Extracted data entries:
━━━━━━━━━━━━━━━━
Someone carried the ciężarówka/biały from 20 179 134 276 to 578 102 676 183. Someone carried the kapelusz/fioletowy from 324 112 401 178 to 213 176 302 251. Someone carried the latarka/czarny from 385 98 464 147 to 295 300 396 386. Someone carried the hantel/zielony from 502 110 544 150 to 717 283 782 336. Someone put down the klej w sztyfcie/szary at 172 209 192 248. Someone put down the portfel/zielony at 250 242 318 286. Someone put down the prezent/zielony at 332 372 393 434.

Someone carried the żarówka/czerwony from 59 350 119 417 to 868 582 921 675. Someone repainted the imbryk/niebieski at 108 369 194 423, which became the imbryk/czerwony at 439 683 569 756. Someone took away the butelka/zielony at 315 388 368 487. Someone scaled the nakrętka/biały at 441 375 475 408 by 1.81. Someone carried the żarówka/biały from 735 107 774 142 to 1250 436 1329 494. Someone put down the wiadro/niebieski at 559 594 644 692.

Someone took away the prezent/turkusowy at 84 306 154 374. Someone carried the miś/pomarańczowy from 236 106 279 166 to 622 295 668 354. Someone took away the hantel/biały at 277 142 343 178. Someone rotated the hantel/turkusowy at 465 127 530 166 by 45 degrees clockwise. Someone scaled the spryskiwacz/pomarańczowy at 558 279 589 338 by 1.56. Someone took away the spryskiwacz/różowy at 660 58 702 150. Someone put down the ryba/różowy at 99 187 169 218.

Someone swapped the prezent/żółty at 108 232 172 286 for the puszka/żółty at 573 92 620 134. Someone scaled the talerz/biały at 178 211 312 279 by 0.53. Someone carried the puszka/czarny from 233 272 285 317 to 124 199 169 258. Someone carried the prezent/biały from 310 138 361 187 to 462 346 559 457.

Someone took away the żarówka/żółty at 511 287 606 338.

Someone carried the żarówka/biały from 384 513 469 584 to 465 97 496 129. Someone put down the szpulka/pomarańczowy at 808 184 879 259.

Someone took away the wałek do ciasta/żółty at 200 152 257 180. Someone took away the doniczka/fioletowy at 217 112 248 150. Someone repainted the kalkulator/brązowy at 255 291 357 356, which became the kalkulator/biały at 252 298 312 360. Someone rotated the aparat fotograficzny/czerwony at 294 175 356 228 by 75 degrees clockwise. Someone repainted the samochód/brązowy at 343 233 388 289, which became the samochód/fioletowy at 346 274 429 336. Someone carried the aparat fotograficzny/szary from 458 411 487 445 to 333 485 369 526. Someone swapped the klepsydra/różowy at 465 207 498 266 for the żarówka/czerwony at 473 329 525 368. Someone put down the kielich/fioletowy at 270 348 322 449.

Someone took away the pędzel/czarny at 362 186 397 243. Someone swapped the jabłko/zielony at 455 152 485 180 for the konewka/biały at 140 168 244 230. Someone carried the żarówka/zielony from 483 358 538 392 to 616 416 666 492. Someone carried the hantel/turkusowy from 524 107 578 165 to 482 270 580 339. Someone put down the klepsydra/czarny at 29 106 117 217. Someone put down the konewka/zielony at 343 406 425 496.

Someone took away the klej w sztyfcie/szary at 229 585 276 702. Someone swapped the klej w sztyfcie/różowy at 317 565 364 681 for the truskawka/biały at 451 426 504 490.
━━━━━━━━━━━━━━━━
#### [What the exercise asks]
Please reproduce every line shown above, exactly as written.

#### [Finished task]
Someone carried the ciężarówka/biały from 20 179 134 276 to 578 102 676 183. Someone carried the kapelusz/fioletowy from 324 112 401 178 to 213 176 302 251. Someone carried the latarka/czarny from 385 98 464 147 to 295 300 396 386. Someone carried the hantel/zielony from 502 110 544 150 to 717 283 782 336. Someone put down the klej w sztyfcie/szary at 172 209 192 248. Someone put down the portfel/zielony at 250 242 318 286. Someone put down the prezent/zielony at 332 372 393 434.

Someone carried the żarówka/czerwony from 59 350 119 417 to 868 582 921 675. Someone repainted the imbryk/niebieski at 108 369 194 423, which became the imbryk/czerwony at 439 683 569 756. Someone took away the butelka/zielony at 315 388 368 487. Someone scaled the nakrętka/biały at 441 375 475 408 by 1.81. Someone carried the żarówka/biały from 735 107 774 142 to 1250 436 1329 494. Someone put down the wiadro/niebieski at 559 594 644 692.

Someone took away the prezent/turkusowy at 84 306 154 374. Someone carried the miś/pomarańczowy from 236 106 279 166 to 622 295 668 354. Someone took away the hantel/biały at 277 142 343 178. Someone rotated the hantel/turkusowy at 465 127 530 166 by 45 degrees clockwise. Someone scaled the spryskiwacz/pomarańczowy at 558 279 589 338 by 1.56. Someone took away the spryskiwacz/różowy at 660 58 702 150. Someone put down the ryba/różowy at 99 187 169 218.

Someone swapped the prezent/żółty at 108 232 172 286 for the puszka/żółty at 573 92 620 134. Someone scaled the talerz/biały at 178 211 312 279 by 0.53. Someone carried the puszka/czarny from 233 272 285 317 to 124 199 169 258. Someone carried the prezent/biały from 310 138 361 187 to 462 346 559 457.

Someone took away the żarówka/żółty at 511 287 606 338.

Someone carried the żarówka/biały from 384 513 469 584 to 465 97 496 129. Someone put down the szpulka/pomarańczowy at 808 184 879 259.

Someone took away the wałek do ciasta/żółty at 200 152 257 180. Someone took away the doniczka/fioletowy at 217 112 248 150. Someone repainted the kalkulator/brązowy at 255 291 357 356, which became the kalkulator/biały at 252 298 312 360. Someone rotated the aparat fotograficzny/czerwony at 294 175 356 228 by 75 degrees clockwise. Someone repainted the samochód/brązowy at 343 233 388 289, which became the samochód/fioletowy at 346 274 429 336. Someone carried the aparat fotograficzny/szary from 458 411 487 445 to 333 485 369 526. Someone swapped the klepsydra/różowy at 465 207 498 266 for the żarówka/czerwony at 473 329 525 368. Someone put down the kielich/fioletowy at 270 348 322 449.

Someone took away the pędzel/czarny at 362 186 397 243. Someone swapped the jabłko/zielony at 455 152 485 180 for the konewka/biały at 140 168 244 230. Someone carried the żarówka/zielony from 483 358 538 392 to 616 416 666 492. Someone carried the hantel/turkusowy from 524 107 578 165 to 482 270 580 339. Someone put down the klepsydra/czarny at 29 106 117 217. Someone put down the konewka/zielony at 343 406 425 496.

Someone took away the klej w sztyfcie/szary at 229 585 276 702. Someone swapped the klej w sztyfcie/różowy at 317 565 364 681 for the truskawka/biały at 451 426 504 490.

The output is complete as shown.